◆ **To do**:
Exact reproductions of all the entries, please, and no pictures.

(Source data)
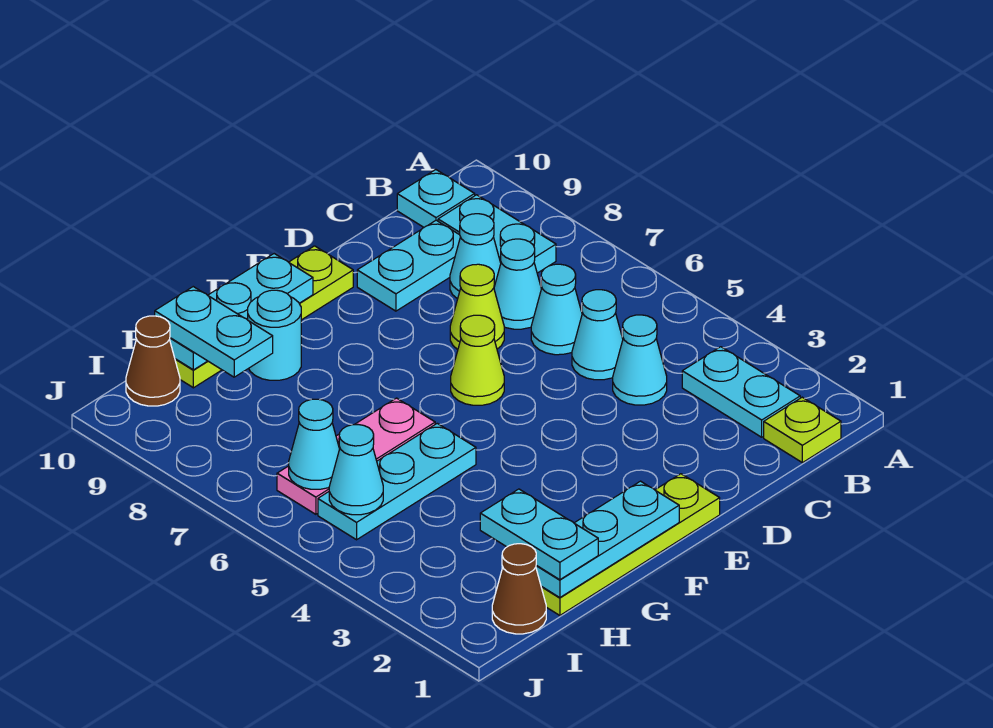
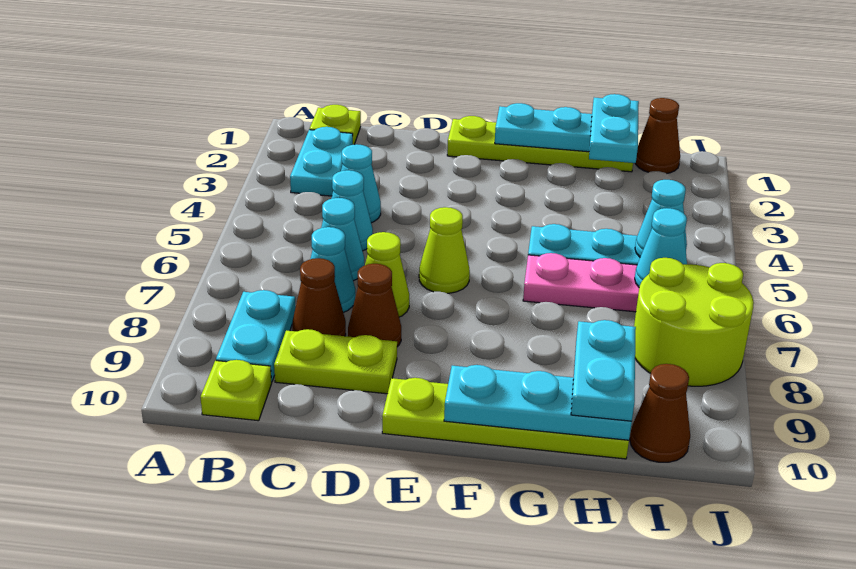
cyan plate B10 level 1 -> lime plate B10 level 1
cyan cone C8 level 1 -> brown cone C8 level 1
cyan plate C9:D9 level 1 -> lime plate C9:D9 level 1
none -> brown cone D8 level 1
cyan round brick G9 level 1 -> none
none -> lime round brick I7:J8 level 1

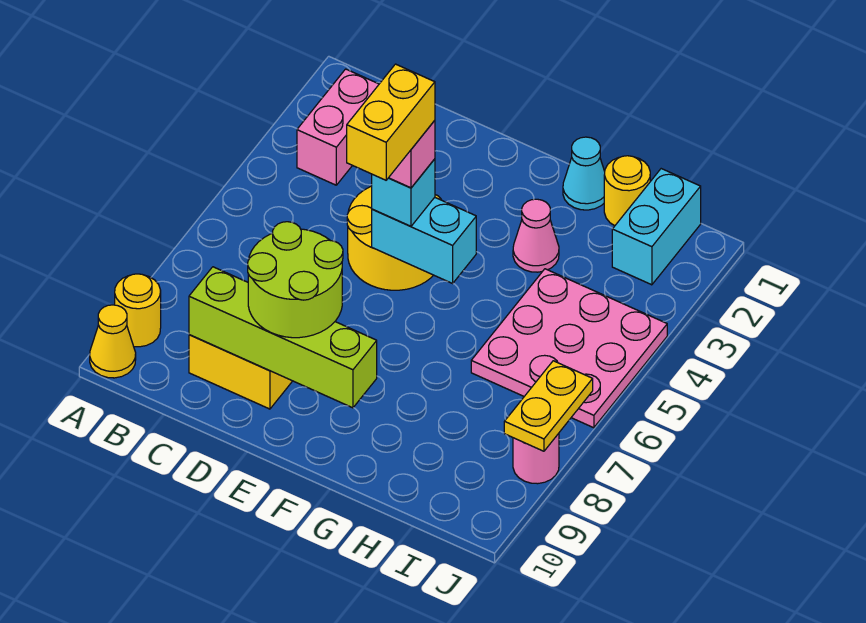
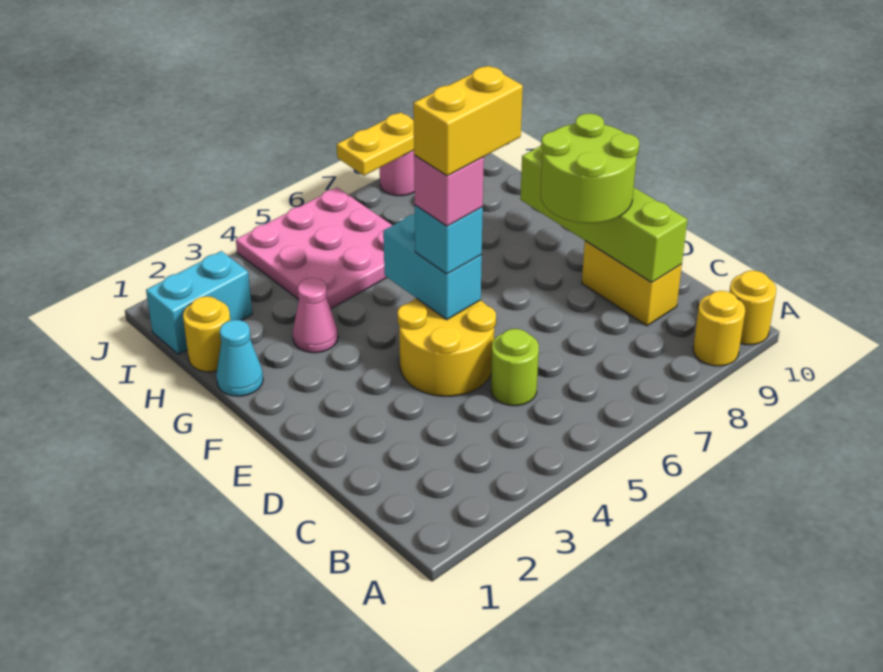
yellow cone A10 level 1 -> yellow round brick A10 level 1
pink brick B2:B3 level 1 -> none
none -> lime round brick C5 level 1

◆ **Task result**:
cyan plate B10 level 1 -> lime plate B10 level 1
cyan cone C8 level 1 -> brown cone C8 level 1
cyan plate C9:D9 level 1 -> lime plate C9:D9 level 1
none -> brown cone D8 level 1
cyan round brick G9 level 1 -> none
none -> lime round brick I7:J8 level 1

yellow cone A10 level 1 -> yellow round brick A10 level 1
pink brick B2:B3 level 1 -> none
none -> lime round brick C5 level 1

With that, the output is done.